Problem details :: Copy verbatim the span of lines beginning at the line that contains "FAN1 pin SIG: GP7 -> GP20" and ending with the final line of the data. Exclude pictures from the copy.

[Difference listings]
....

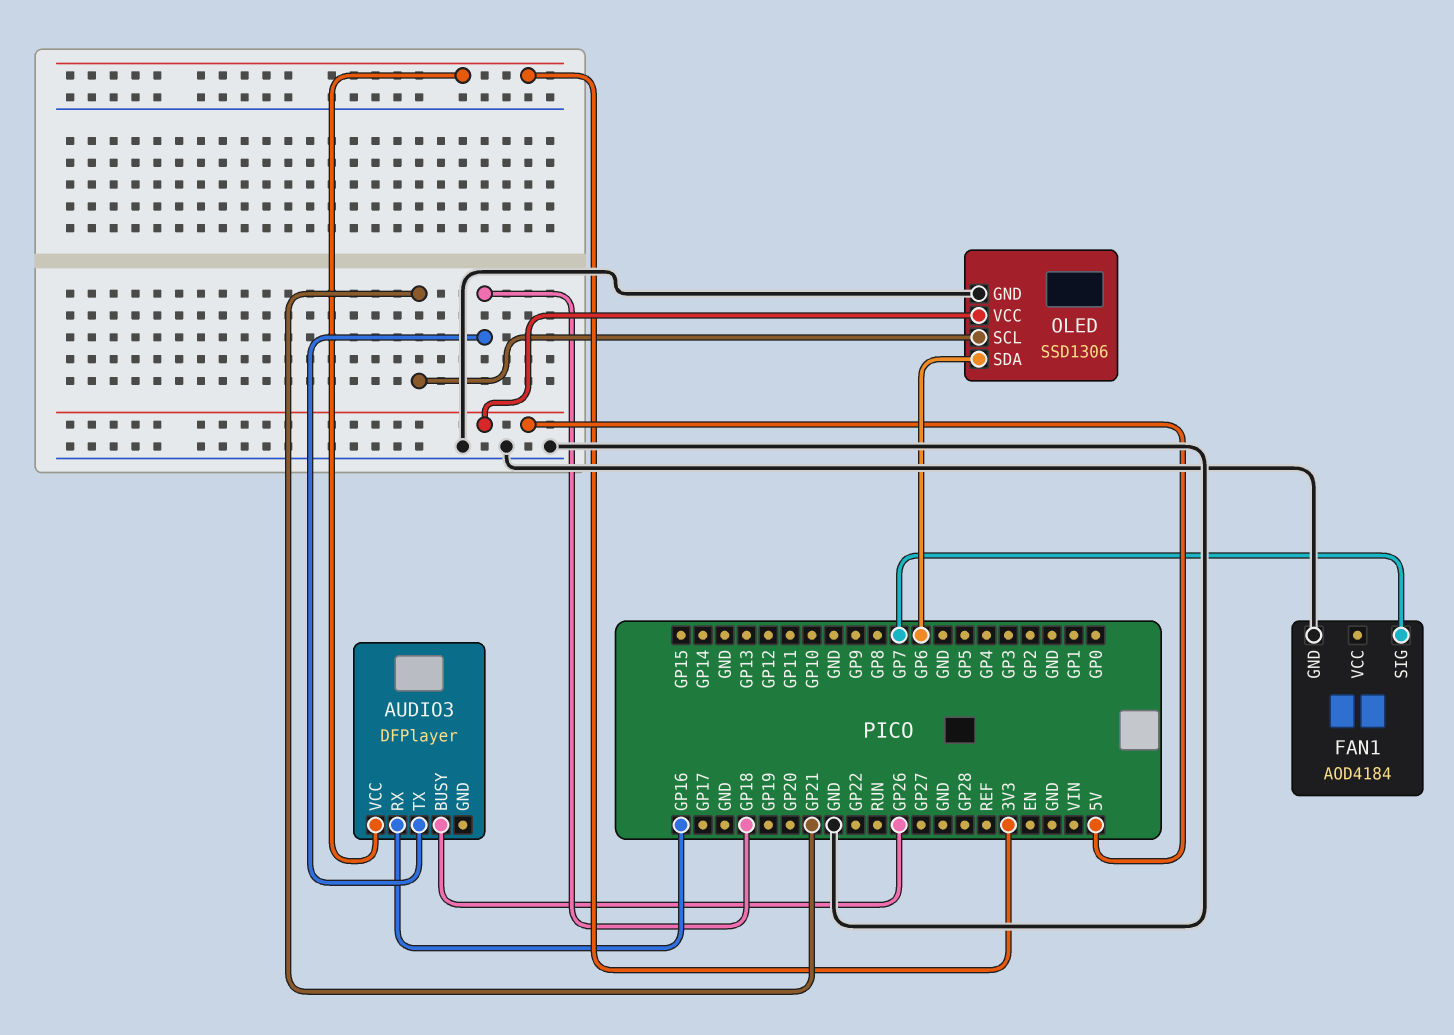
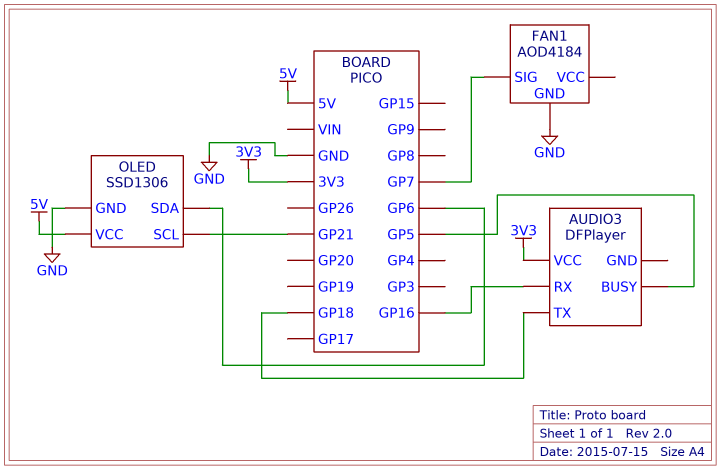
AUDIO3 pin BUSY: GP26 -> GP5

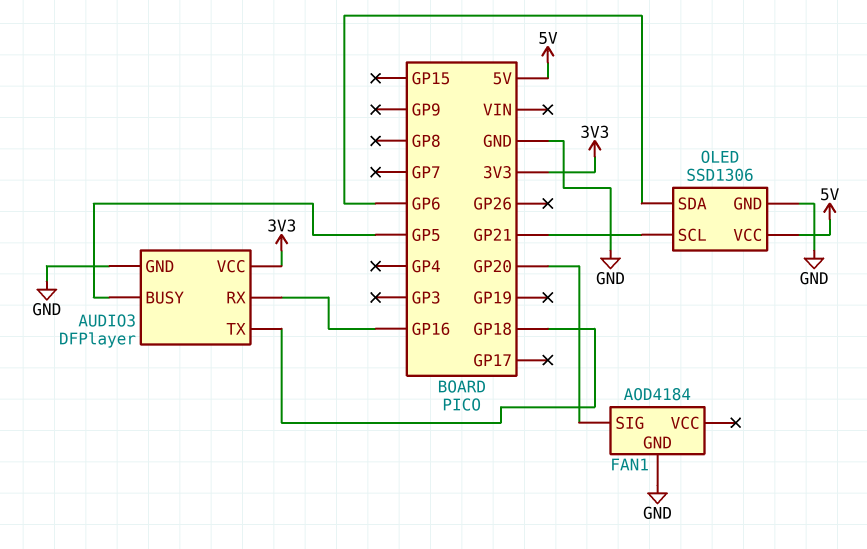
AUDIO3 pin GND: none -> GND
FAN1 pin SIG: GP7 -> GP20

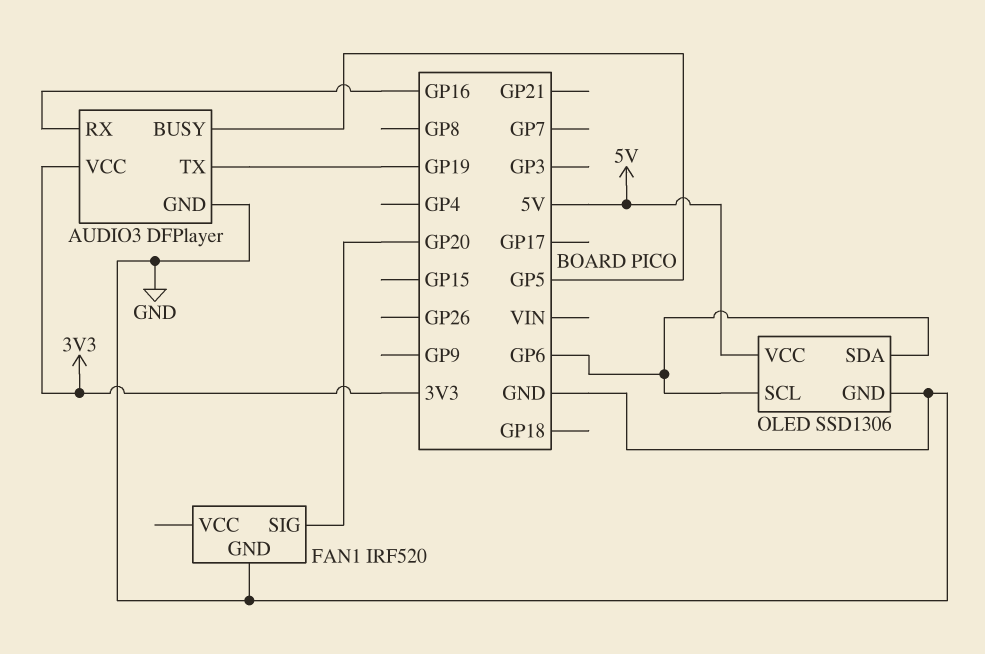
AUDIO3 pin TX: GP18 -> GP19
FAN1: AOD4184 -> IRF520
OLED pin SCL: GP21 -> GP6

....

Reply to the task ::
FAN1 pin SIG: GP7 -> GP20

AUDIO3 pin TX: GP18 -> GP19
FAN1: AOD4184 -> IRF520
OLED pin SCL: GP21 -> GP6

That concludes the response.